[Problem to work on] Your answer must restate the listing below word for word and contain no images.

(Data extract begins)

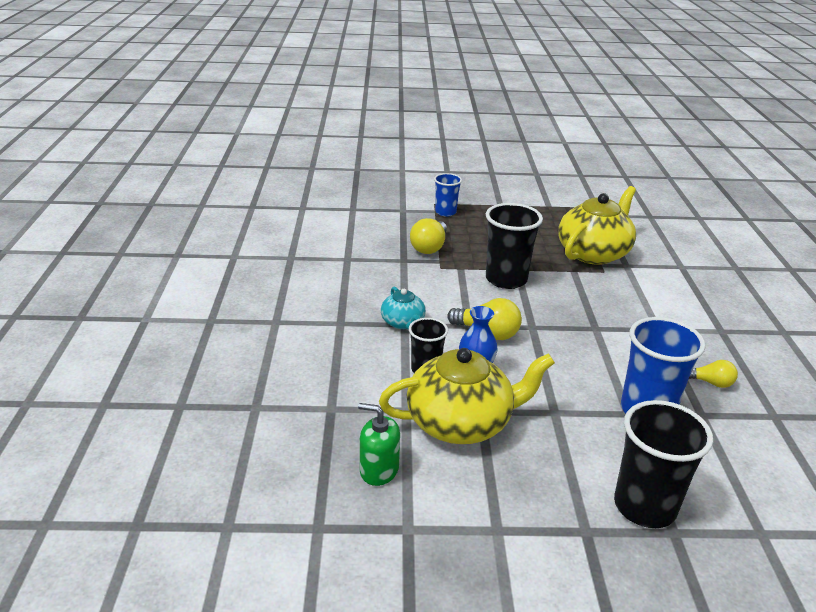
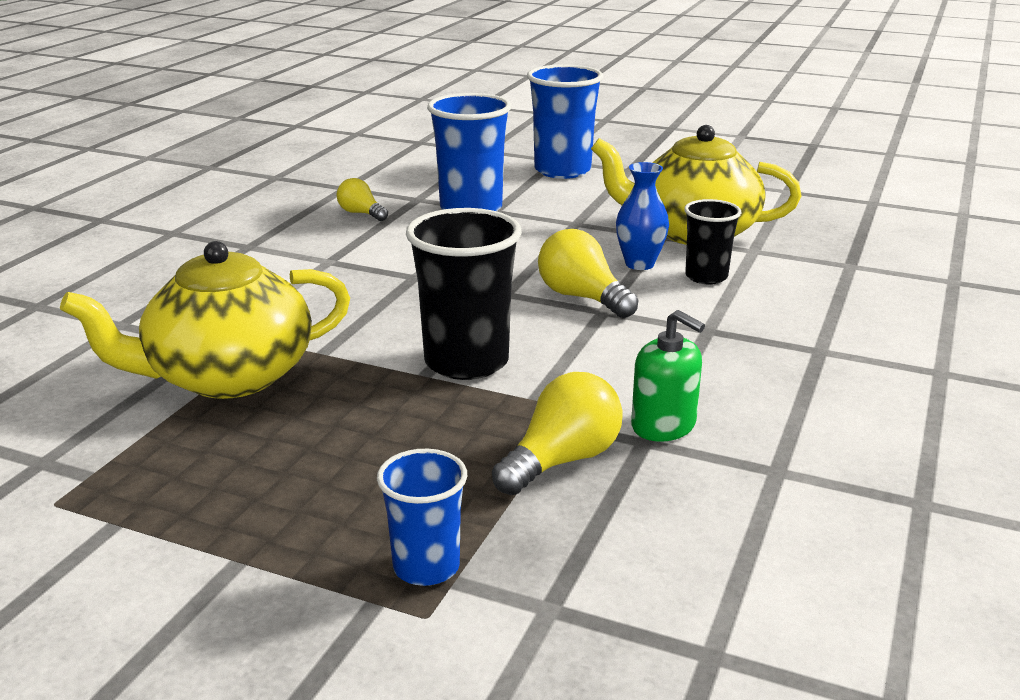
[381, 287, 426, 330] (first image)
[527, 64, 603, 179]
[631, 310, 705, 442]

(Data extract ends)

[Task output]
[381, 287, 426, 330] (first image)
[527, 64, 603, 179]
[631, 310, 705, 442]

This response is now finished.